### YOUR GOAL
Copy out the items verbatim, starting at the beginning of the items and ending at the line containing "Answer: (A)", including that line. Omit the pictures from your output.

### RECORDS PROVIDED
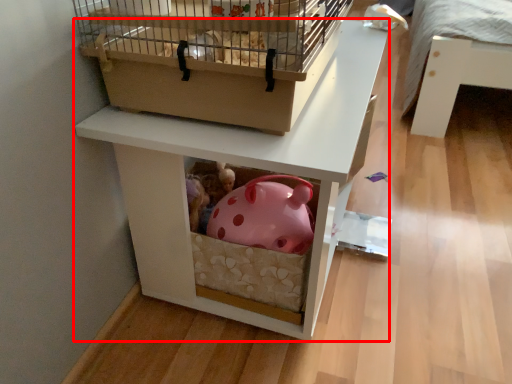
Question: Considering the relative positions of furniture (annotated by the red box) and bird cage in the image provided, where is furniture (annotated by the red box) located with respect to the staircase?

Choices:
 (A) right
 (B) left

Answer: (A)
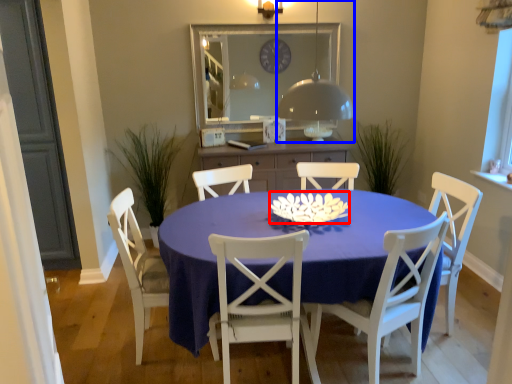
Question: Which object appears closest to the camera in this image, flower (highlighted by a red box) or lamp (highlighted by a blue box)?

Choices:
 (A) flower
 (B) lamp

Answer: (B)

### RESPONSE TO THE EXERCISE
Question: Considering the relative positions of furniture (annotated by the red box) and bird cage in the image provided, where is furniture (annotated by the red box) located with respect to the staircase?

Choices:
 (A) right
 (B) left

Answer: (A)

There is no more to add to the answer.